▸ **Entries shown**:
⁂

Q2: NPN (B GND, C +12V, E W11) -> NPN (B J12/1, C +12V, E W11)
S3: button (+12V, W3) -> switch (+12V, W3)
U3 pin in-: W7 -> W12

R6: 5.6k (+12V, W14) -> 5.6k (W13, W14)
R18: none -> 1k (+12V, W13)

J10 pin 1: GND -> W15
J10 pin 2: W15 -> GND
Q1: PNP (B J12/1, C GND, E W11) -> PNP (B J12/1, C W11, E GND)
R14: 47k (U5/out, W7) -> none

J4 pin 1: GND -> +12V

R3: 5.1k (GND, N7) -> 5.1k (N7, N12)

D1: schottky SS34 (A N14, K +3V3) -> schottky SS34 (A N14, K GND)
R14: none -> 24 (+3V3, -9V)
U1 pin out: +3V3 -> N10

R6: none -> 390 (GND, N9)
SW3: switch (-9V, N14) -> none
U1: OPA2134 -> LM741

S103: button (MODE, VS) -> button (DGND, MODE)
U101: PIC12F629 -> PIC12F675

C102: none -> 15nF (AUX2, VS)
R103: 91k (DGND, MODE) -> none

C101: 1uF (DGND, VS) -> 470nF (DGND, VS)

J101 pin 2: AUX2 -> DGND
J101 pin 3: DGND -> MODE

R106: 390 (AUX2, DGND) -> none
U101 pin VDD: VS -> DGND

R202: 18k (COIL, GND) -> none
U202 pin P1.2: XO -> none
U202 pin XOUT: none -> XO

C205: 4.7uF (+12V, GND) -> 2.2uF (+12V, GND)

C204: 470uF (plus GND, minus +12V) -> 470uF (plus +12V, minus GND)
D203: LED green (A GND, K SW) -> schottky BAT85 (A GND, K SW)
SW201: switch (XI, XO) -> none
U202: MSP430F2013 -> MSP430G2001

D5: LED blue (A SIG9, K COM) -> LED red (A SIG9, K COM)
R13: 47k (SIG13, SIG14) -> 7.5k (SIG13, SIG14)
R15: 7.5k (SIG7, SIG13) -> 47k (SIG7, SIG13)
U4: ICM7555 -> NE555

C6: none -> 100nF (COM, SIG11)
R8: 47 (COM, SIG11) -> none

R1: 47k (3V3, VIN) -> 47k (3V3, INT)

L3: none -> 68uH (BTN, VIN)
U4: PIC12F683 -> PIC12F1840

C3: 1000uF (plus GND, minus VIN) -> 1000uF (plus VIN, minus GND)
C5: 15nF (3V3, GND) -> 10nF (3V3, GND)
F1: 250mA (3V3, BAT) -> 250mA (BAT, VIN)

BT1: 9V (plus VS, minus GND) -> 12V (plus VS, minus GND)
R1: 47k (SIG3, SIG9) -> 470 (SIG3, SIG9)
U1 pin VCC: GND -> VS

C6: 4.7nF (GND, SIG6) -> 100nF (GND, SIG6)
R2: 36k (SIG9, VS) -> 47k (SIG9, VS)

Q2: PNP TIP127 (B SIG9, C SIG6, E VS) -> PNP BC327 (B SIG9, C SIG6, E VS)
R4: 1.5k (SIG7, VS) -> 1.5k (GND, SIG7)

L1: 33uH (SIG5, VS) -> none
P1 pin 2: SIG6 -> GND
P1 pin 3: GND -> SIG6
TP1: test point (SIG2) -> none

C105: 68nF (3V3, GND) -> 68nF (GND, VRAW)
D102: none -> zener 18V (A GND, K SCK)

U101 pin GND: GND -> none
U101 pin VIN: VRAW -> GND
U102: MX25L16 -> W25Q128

⁂

▸ **Assigned task**:
Whenever a line above has the word "VRAW" in it, copy that line.

▸ **Output for this exercise**:
C105: 68nF (3V3, GND) -> 68nF (GND, VRAW)
U101 pin VIN: VRAW -> GND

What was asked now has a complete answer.